Retype the entries below exactly, but begin at the line containing "R5: 10 (SIG3, SIG17) -> none" and end at the last line.
- Opening Delimiter -
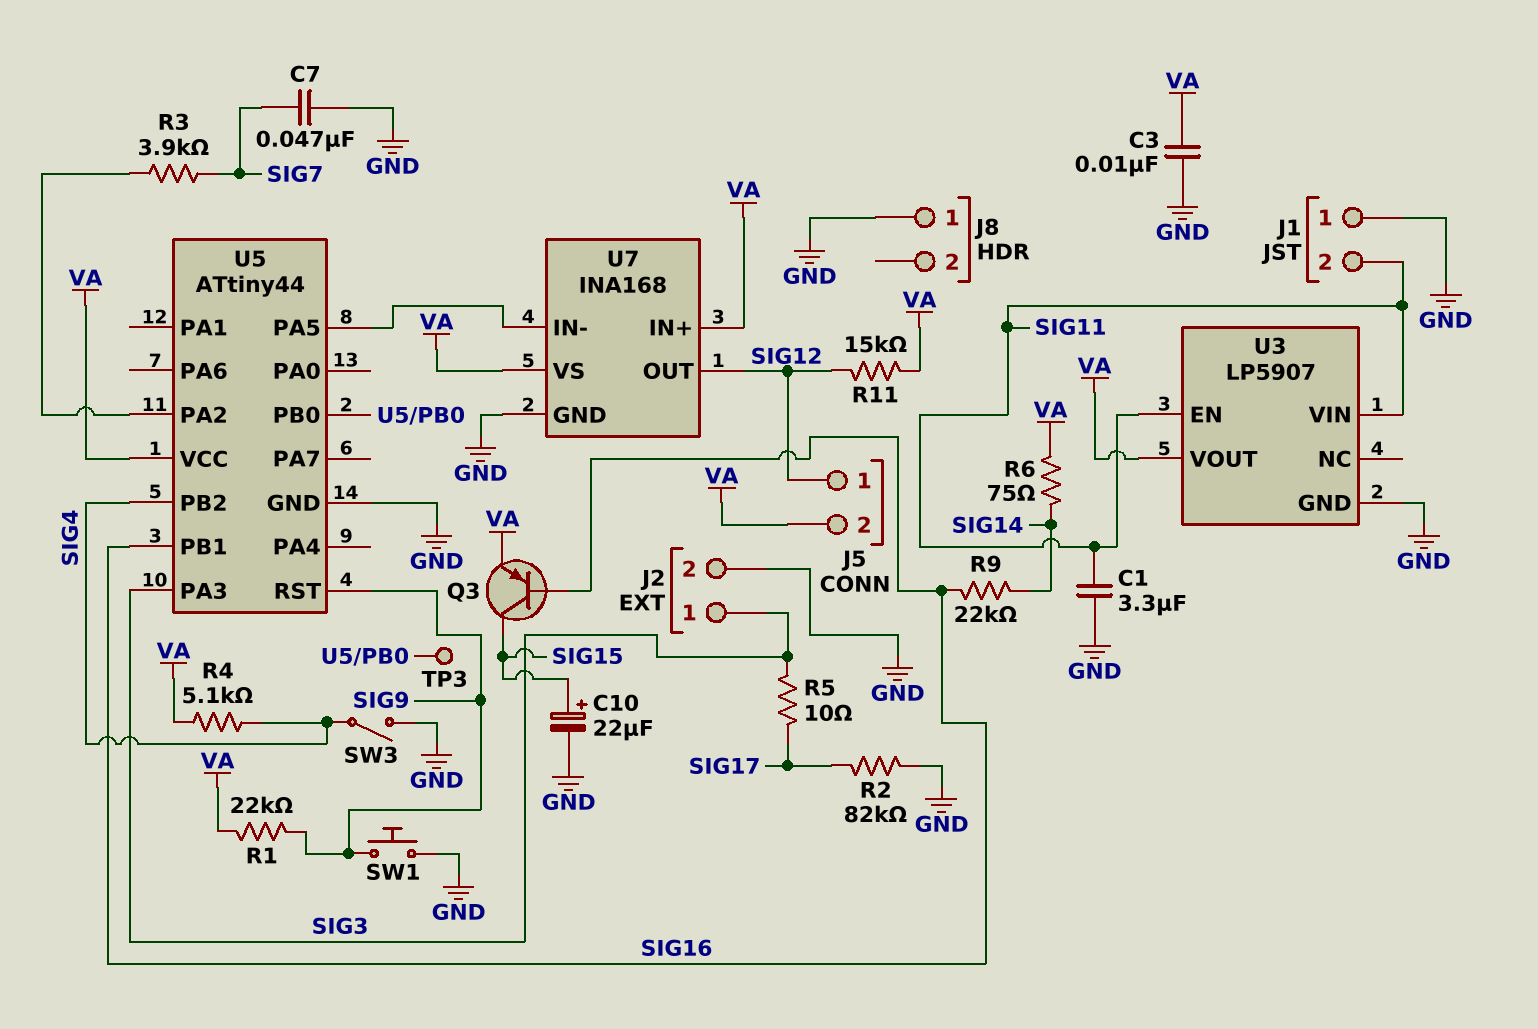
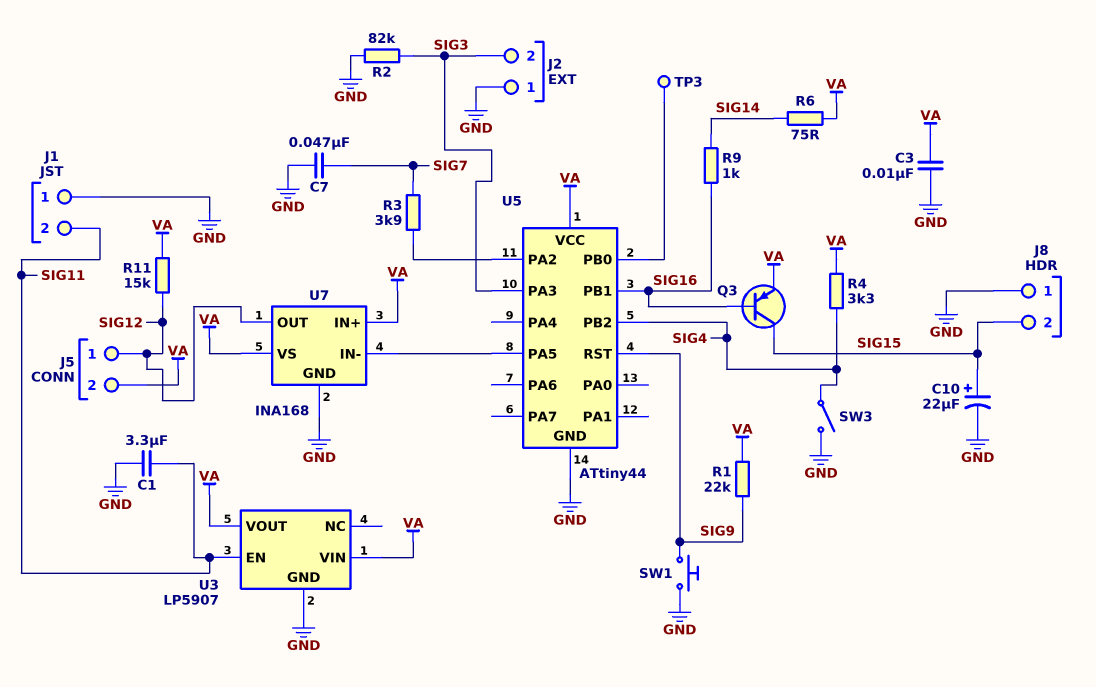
J2 pin 1: SIG3 -> GND
J2 pin 2: GND -> SIG3
J8 pin 2: none -> SIG15
R2: 82k (GND, SIG17) -> 82k (GND, SIG3)
R4: 5.1k (SIG4, VA) -> 3.3k (SIG4, VA)
R5: 10 (SIG3, SIG17) -> none
R9: 22k (SIG14, SIG16) -> 1k (SIG14, SIG16)
U3 pin VIN: SIG11 -> VA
- Closing Delimiter -
# [Task response]
R5: 10 (SIG3, SIG17) -> none
R9: 22k (SIG14, SIG16) -> 1k (SIG14, SIG16)
U3 pin VIN: SIG11 -> VA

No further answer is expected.